[Before and after images]

※

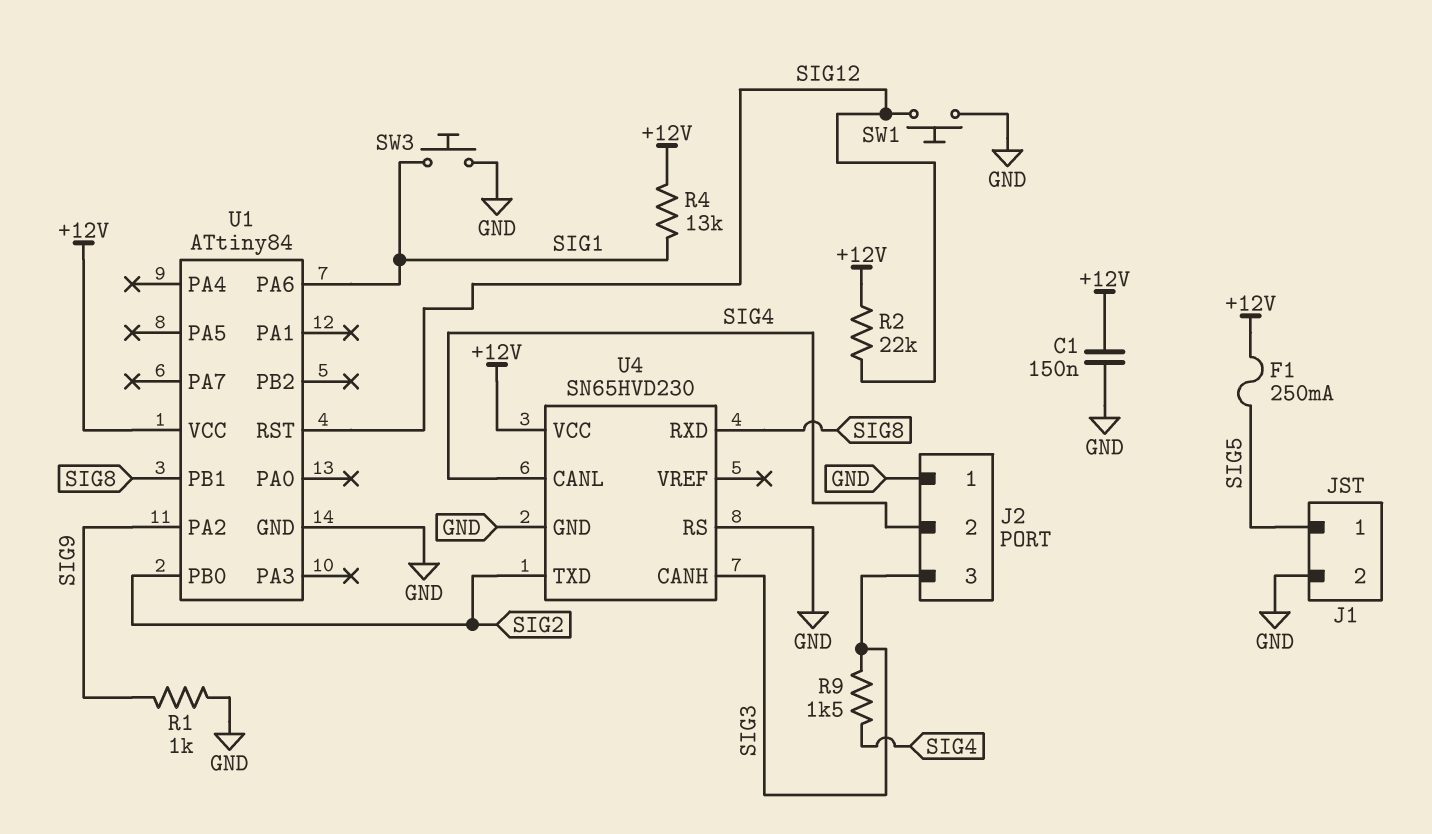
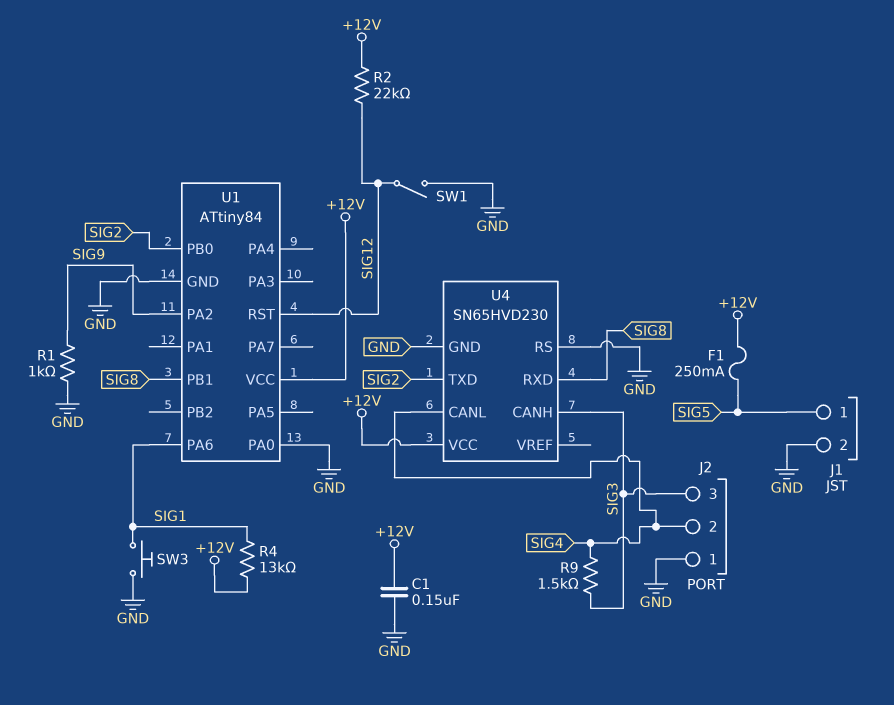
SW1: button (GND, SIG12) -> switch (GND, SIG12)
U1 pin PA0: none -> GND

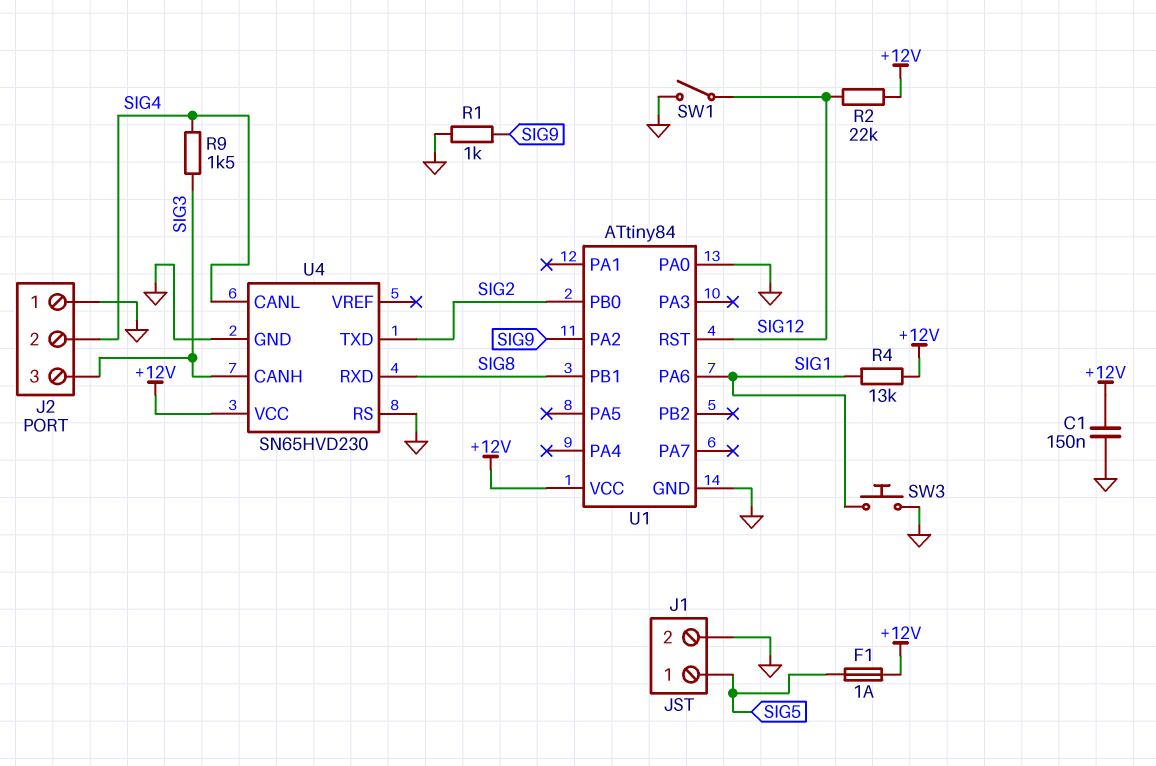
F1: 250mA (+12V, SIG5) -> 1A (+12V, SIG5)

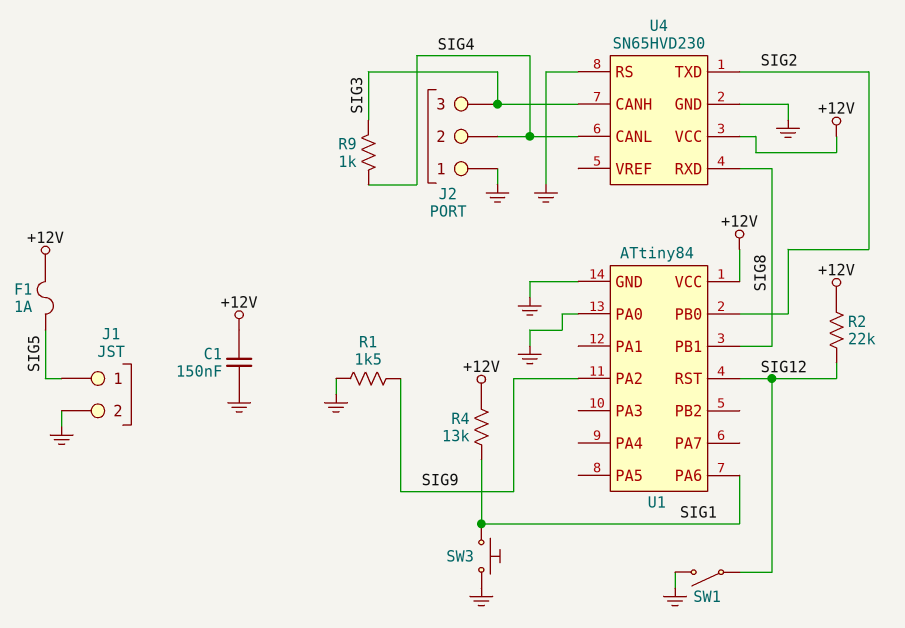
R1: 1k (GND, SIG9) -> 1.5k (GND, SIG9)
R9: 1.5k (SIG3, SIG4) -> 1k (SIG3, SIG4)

※

§ AIM OF THE TASK
The answer should consist of every line above, exact and free of images.

§ RESULT FOR THIS EXERCISE
SW1: button (GND, SIG12) -> switch (GND, SIG12)
U1 pin PA0: none -> GND

F1: 250mA (+12V, SIG5) -> 1A (+12V, SIG5)

R1: 1k (GND, SIG9) -> 1.5k (GND, SIG9)
R9: 1.5k (SIG3, SIG4) -> 1k (SIG3, SIG4)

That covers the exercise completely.